Write the entries out exactly, with the final line being the one containing "(91, 266) = (151, 549): brown heart -> none".

---------- Records supplied

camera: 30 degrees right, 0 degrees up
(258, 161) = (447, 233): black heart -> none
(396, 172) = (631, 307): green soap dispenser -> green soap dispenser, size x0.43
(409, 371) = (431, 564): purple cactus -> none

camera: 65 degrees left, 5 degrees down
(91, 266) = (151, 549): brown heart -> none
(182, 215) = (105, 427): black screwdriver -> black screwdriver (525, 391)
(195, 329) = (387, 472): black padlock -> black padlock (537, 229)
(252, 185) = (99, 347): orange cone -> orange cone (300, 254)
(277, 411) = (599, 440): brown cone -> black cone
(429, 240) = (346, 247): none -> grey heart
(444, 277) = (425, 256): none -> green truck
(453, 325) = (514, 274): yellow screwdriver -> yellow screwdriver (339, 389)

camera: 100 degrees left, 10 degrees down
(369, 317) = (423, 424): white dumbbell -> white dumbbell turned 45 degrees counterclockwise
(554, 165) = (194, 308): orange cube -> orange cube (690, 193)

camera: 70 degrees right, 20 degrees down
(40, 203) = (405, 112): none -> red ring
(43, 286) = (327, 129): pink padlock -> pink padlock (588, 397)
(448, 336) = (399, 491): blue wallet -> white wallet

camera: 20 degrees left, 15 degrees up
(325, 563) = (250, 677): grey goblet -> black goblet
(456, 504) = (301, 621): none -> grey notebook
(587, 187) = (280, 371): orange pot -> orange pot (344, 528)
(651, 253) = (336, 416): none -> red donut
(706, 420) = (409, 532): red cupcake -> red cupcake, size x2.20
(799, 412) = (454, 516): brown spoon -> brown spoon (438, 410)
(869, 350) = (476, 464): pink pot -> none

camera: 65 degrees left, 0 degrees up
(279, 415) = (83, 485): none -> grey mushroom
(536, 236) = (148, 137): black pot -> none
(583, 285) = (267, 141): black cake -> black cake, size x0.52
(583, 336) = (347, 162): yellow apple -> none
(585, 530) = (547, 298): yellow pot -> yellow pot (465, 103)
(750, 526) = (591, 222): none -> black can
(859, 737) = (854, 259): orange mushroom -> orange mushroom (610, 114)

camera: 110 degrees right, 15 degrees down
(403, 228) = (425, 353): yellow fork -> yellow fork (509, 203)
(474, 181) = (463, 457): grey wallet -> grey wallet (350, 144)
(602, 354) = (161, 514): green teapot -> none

--------------------

**Result of the exercise:**
camera: 30 degrees right, 0 degrees up
(258, 161) = (447, 233): black heart -> none
(396, 172) = (631, 307): green soap dispenser -> green soap dispenser, size x0.43
(409, 371) = (431, 564): purple cactus -> none

camera: 65 degrees left, 5 degrees down
(91, 266) = (151, 549): brown heart -> none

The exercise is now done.